▶ **Task item**
The required answer is each line in the entries below where "AUDIO" occurs.

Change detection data
————

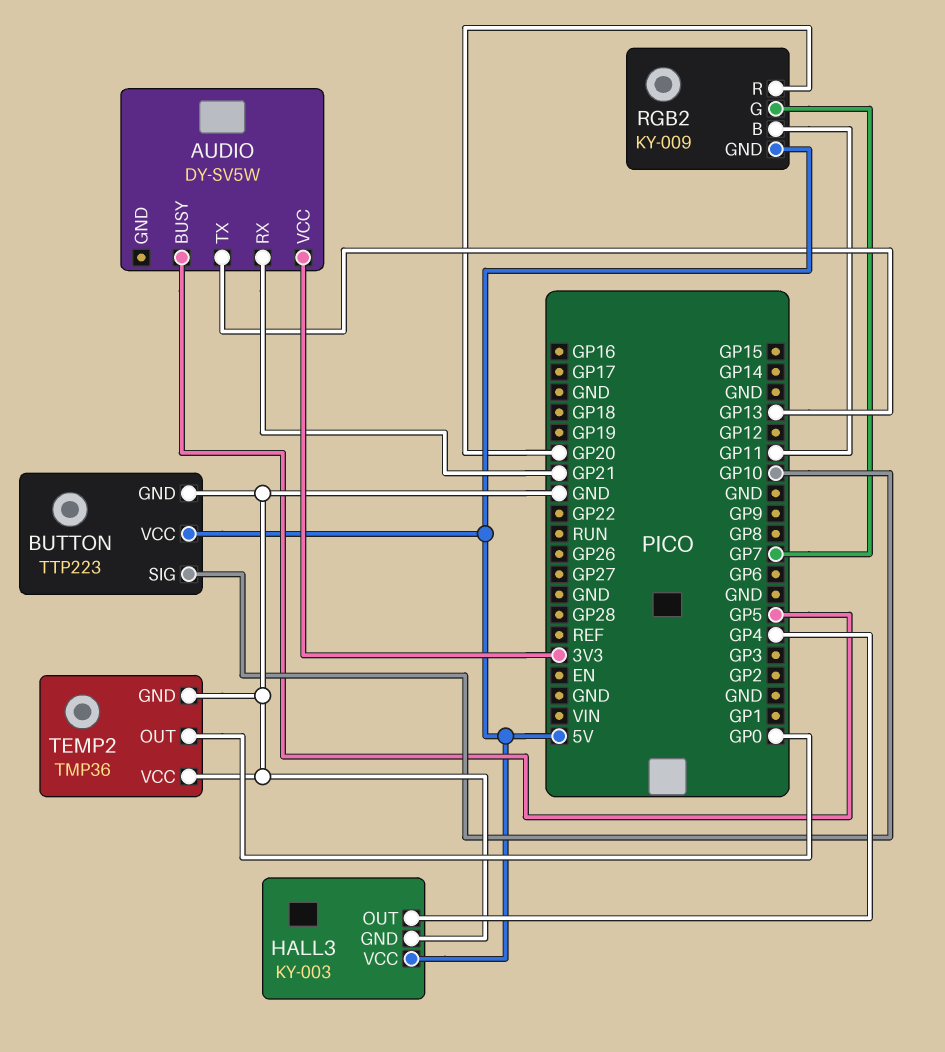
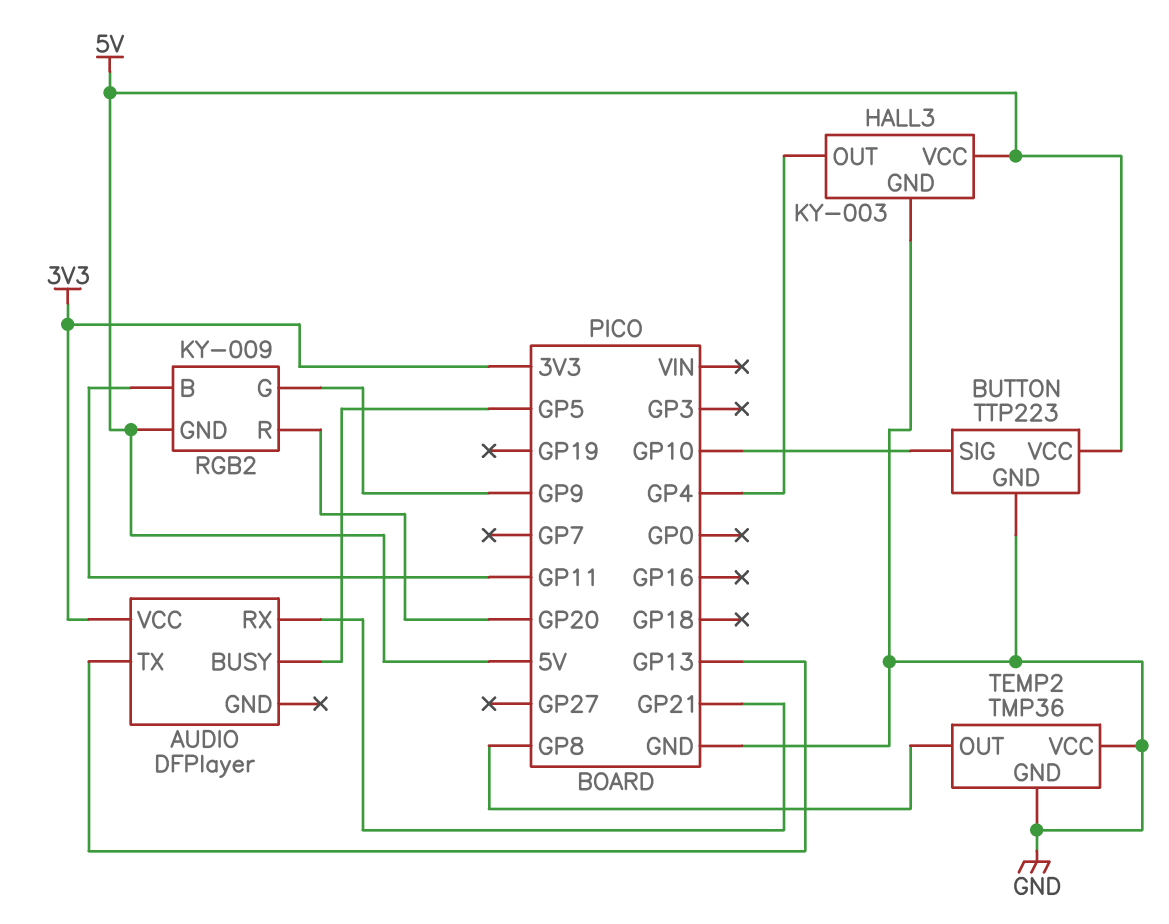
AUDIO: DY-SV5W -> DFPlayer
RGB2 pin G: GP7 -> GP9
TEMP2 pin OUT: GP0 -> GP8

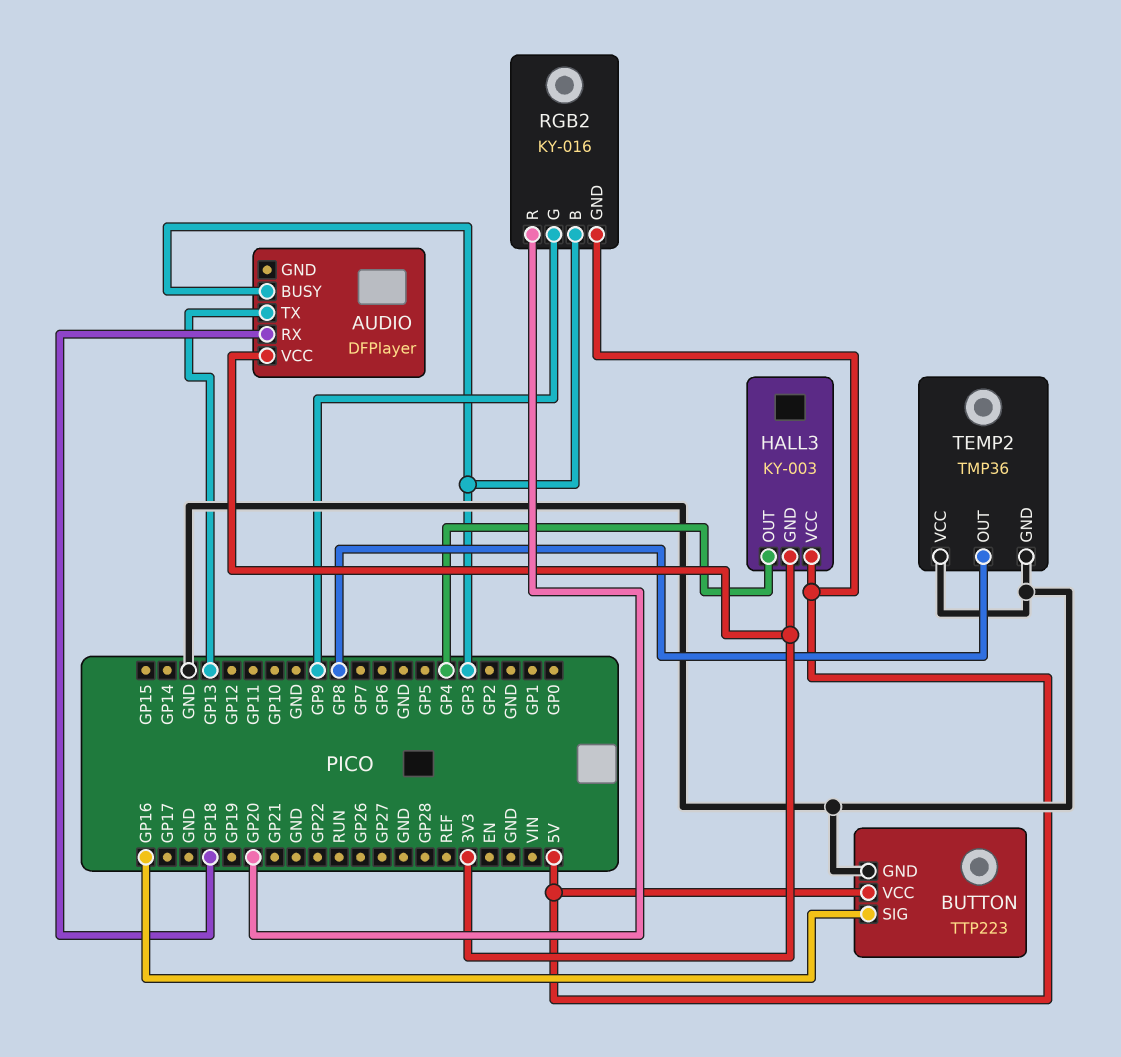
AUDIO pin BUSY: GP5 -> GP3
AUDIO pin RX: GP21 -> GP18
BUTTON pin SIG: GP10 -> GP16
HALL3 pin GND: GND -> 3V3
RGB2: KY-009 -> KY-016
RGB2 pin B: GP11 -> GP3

————

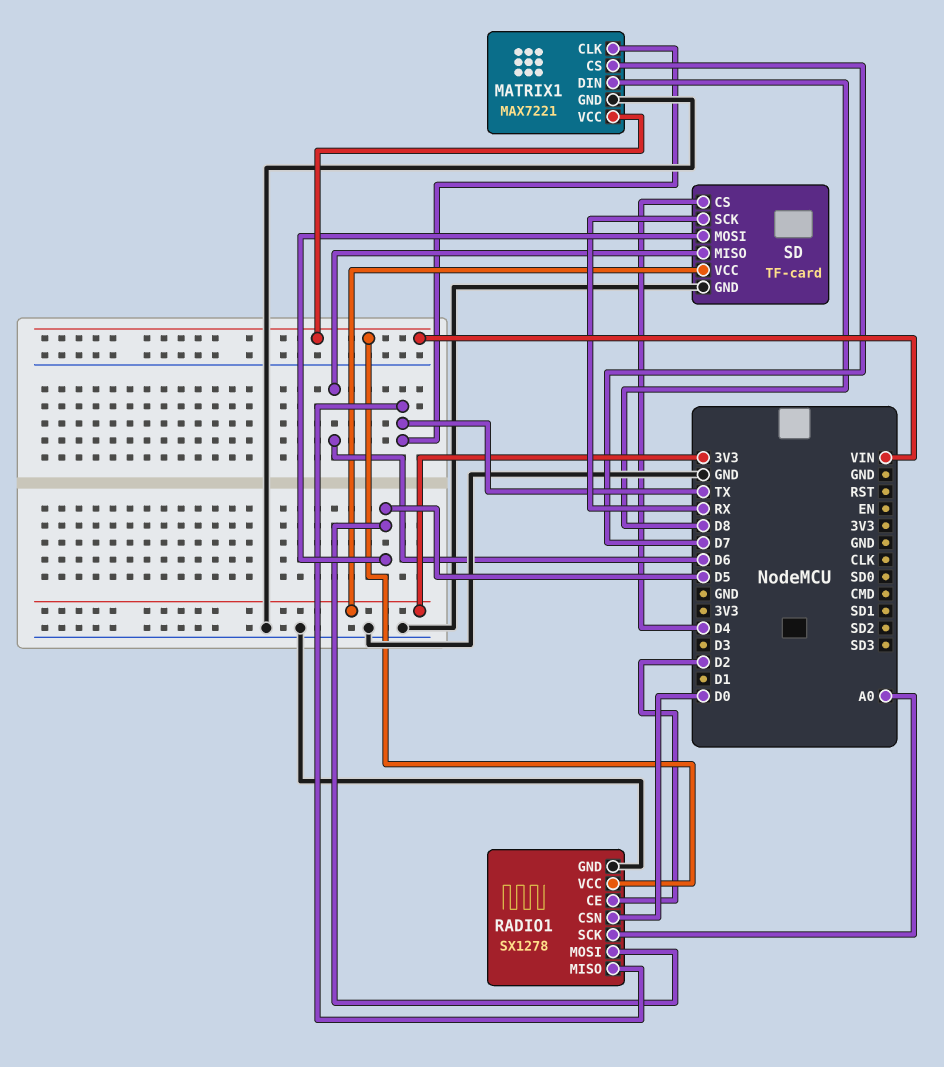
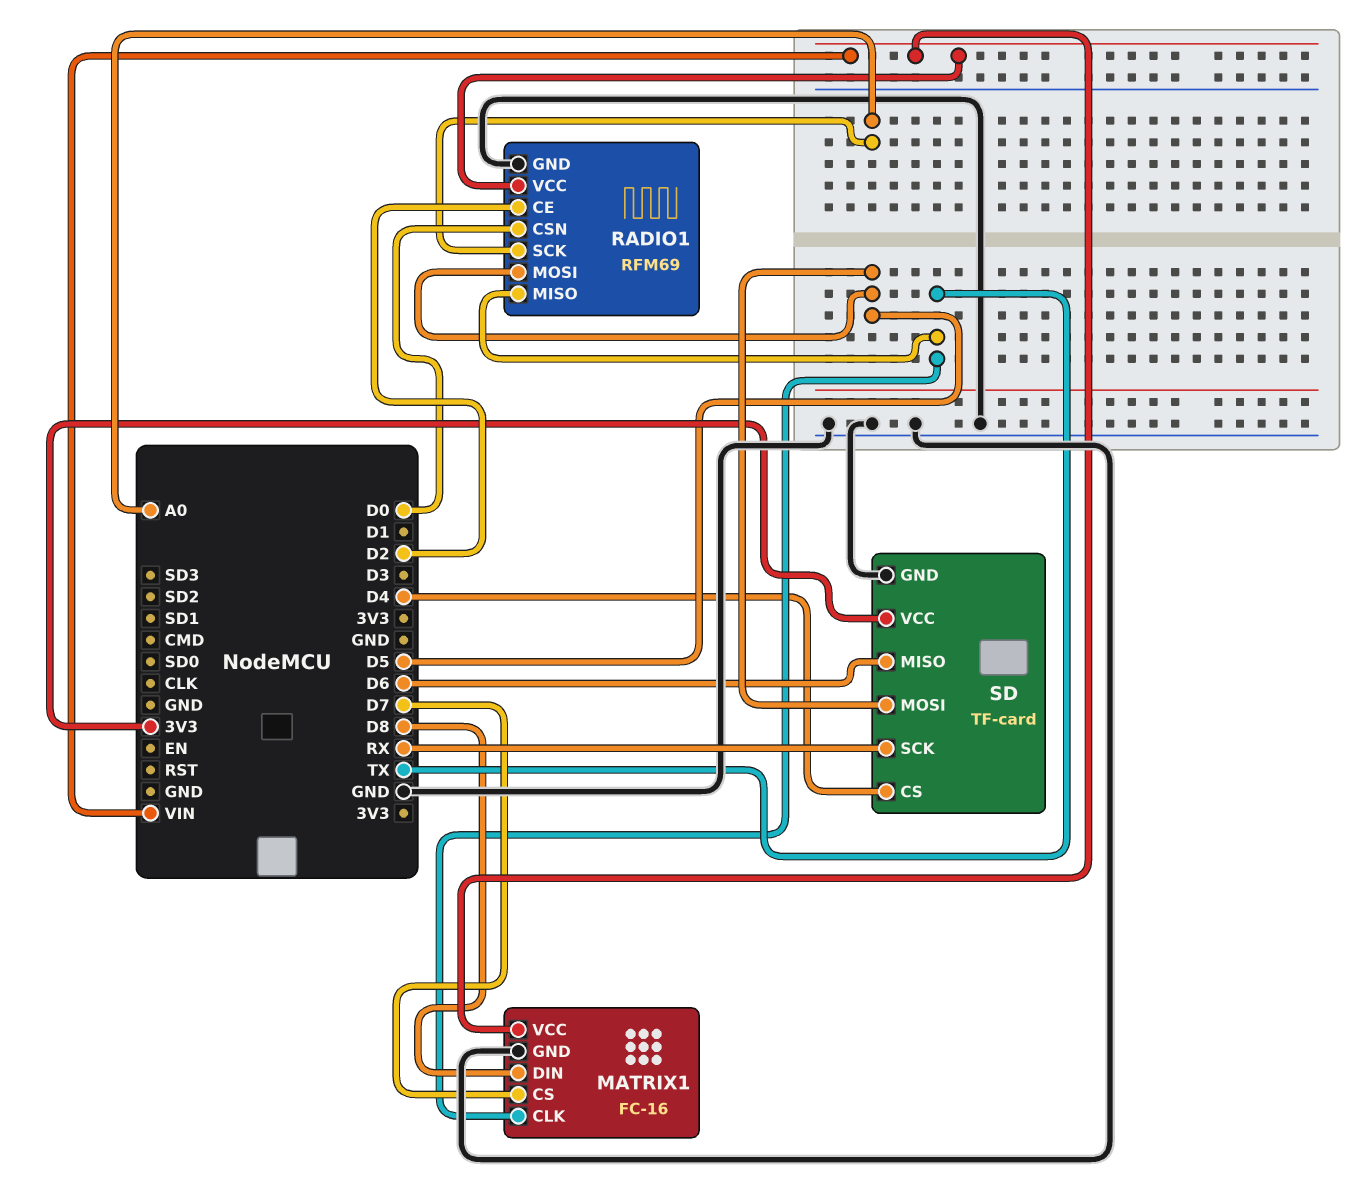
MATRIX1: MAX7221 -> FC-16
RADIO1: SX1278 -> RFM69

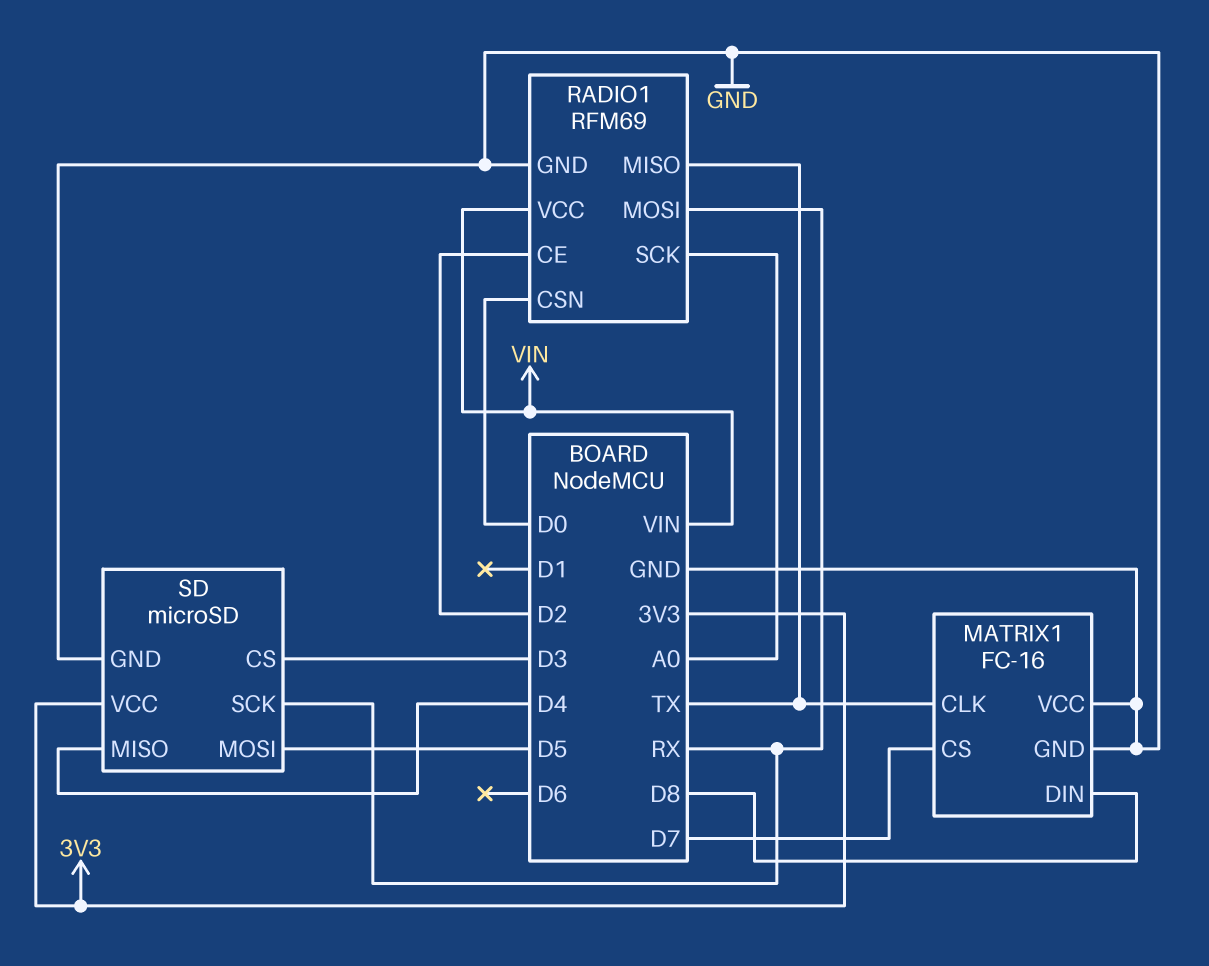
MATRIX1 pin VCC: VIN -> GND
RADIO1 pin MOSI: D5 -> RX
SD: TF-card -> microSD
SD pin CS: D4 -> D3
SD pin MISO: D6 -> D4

————

▶ **Response to this task**
AUDIO: DY-SV5W -> DFPlayer
AUDIO pin BUSY: GP5 -> GP3
AUDIO pin RX: GP21 -> GP18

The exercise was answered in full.